→ **Given information**
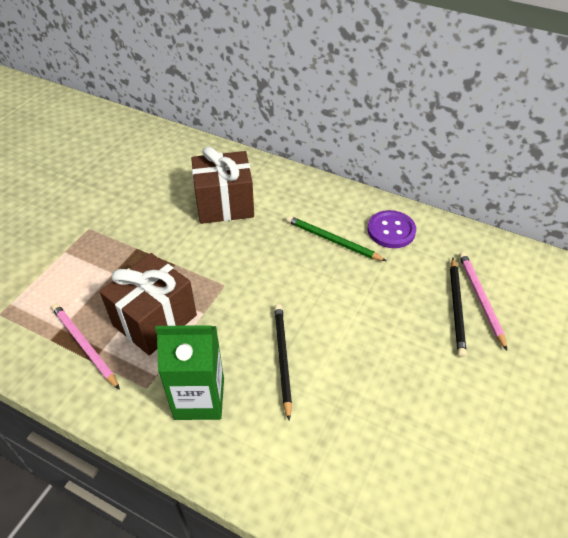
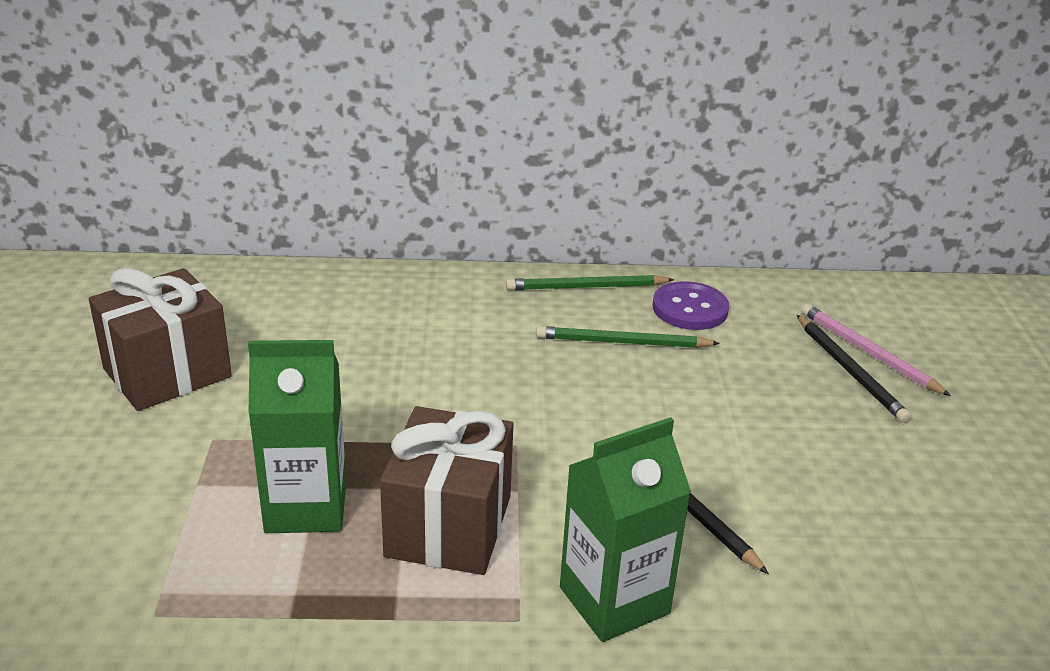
camera: 30 degrees left, 15 degrees down
(84, 346) = (361, 602): pink pencil -> none
(100, 282) = (306, 506): none -> green carton
(224, 205) = (420, 342): brown gift -> brown gift (167, 373)
(341, 197) = (586, 287): none -> green pencil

→ **Problem details**
Starting from the records above, filter out all lines except those containing the word "pencil".

→ **Solved problem**
(84, 346) = (361, 602): pink pencil -> none
(341, 197) = (586, 287): none -> green pencil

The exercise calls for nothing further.